[Opening Data extract section]

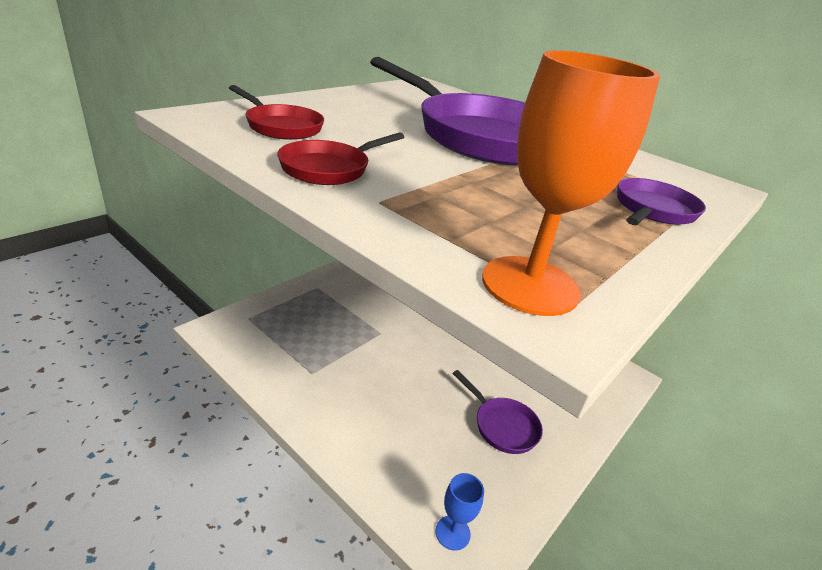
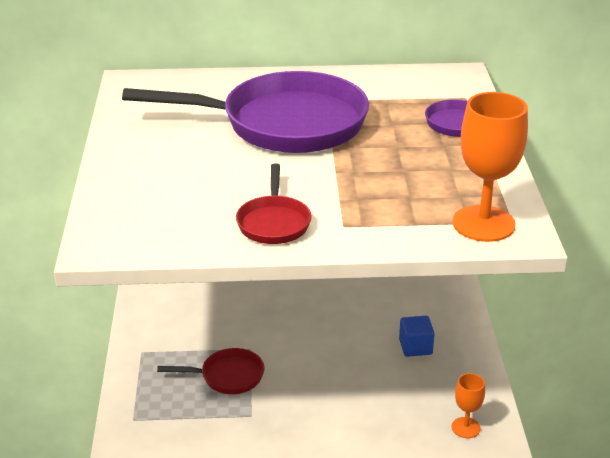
camera: 40 degrees left, 0 degrees up
(281, 126) = (169, 210): red pan -> red pan (228, 376)
(452, 532) = (465, 427): blue goblet -> orange goblet
(502, 426) = (415, 347): purple pan -> blue cube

[Closing Data extract section]

**What you will do**
Give the listing above again in its entirety, exactly as written and free of images.

**Answer to the exercise**
camera: 40 degrees left, 0 degrees up
(281, 126) = (169, 210): red pan -> red pan (228, 376)
(452, 532) = (465, 427): blue goblet -> orange goblet
(502, 426) = (415, 347): purple pan -> blue cube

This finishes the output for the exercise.